- [Object tracking data]:
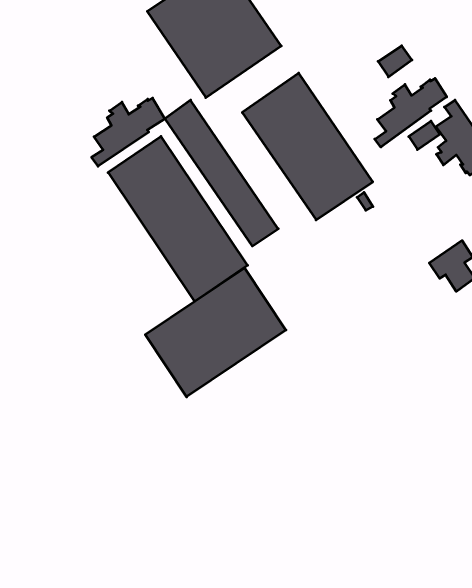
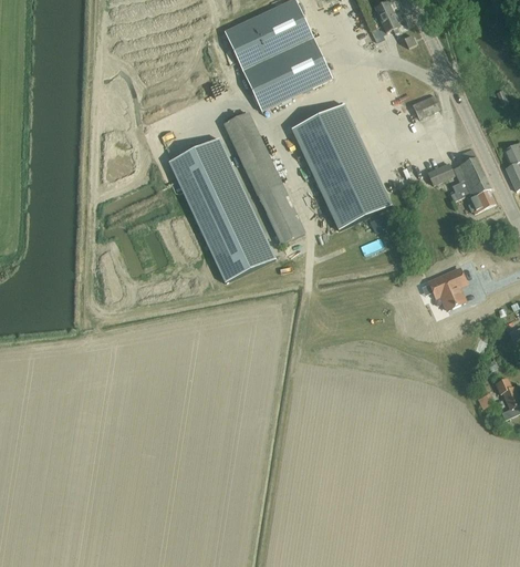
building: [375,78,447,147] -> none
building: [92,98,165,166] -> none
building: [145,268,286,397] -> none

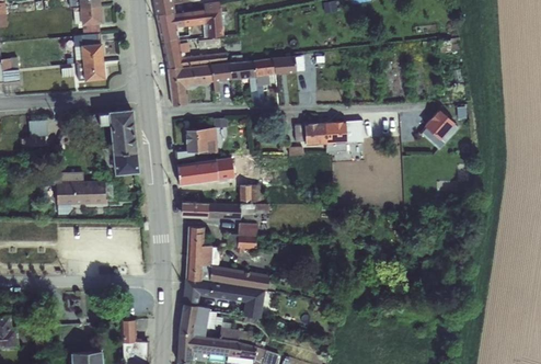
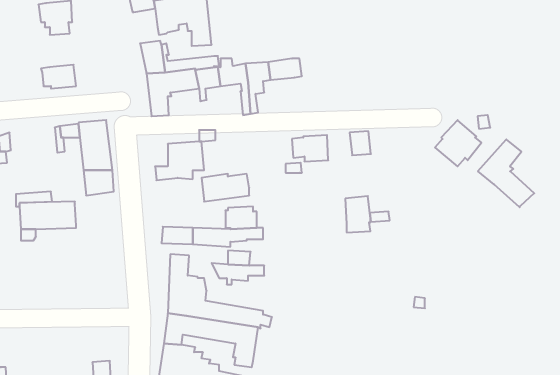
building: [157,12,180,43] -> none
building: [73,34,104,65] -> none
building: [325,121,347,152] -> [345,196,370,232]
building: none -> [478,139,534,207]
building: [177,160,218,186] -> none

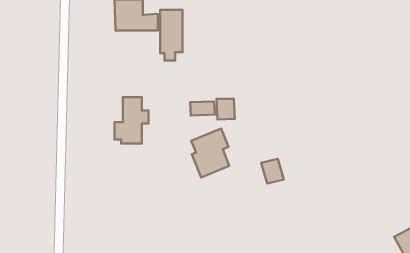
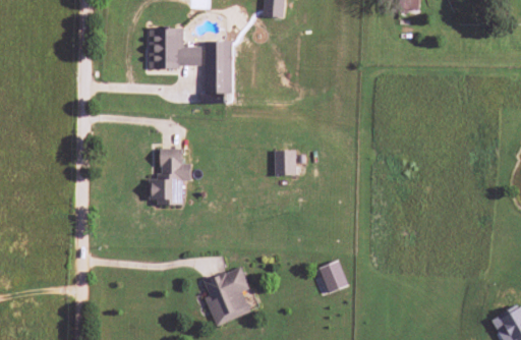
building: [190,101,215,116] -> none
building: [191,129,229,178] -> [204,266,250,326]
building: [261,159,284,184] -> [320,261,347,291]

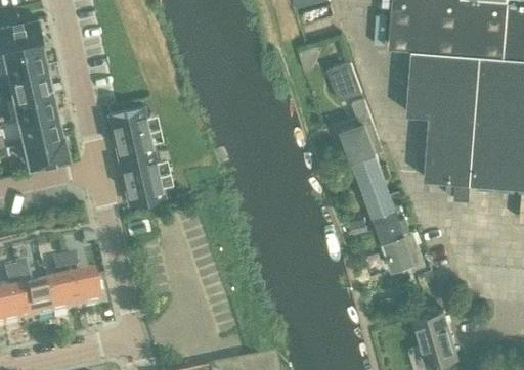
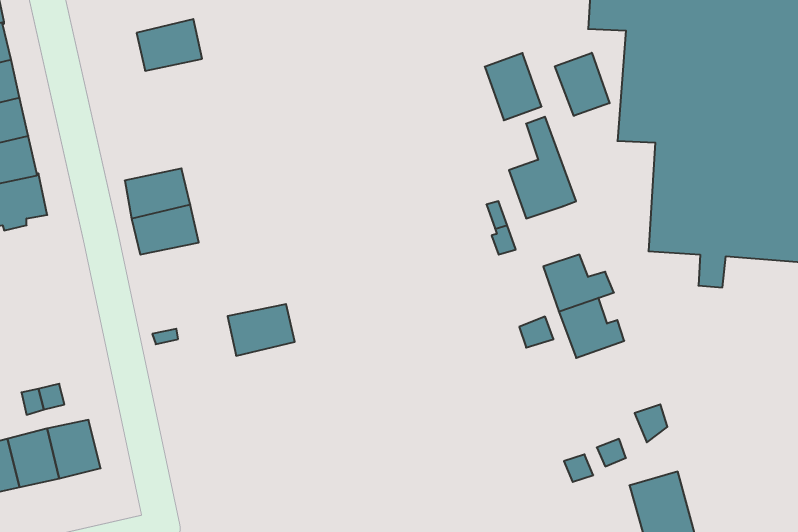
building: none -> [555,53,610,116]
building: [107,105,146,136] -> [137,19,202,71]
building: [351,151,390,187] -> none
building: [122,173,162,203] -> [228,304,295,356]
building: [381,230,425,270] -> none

- [Exercise]:
Set down the records exactly, without the pictures.

- [Answer space]:
building: [375,78,447,147] -> none
building: [92,98,165,166] -> none
building: [145,268,286,397] -> none

building: [157,12,180,43] -> none
building: [73,34,104,65] -> none
building: [325,121,347,152] -> [345,196,370,232]
building: none -> [478,139,534,207]
building: [177,160,218,186] -> none

building: [190,101,215,116] -> none
building: [191,129,229,178] -> [204,266,250,326]
building: [261,159,284,184] -> [320,261,347,291]

building: none -> [555,53,610,116]
building: [107,105,146,136] -> [137,19,202,71]
building: [351,151,390,187] -> none
building: [122,173,162,203] -> [228,304,295,356]
building: [381,230,425,270] -> none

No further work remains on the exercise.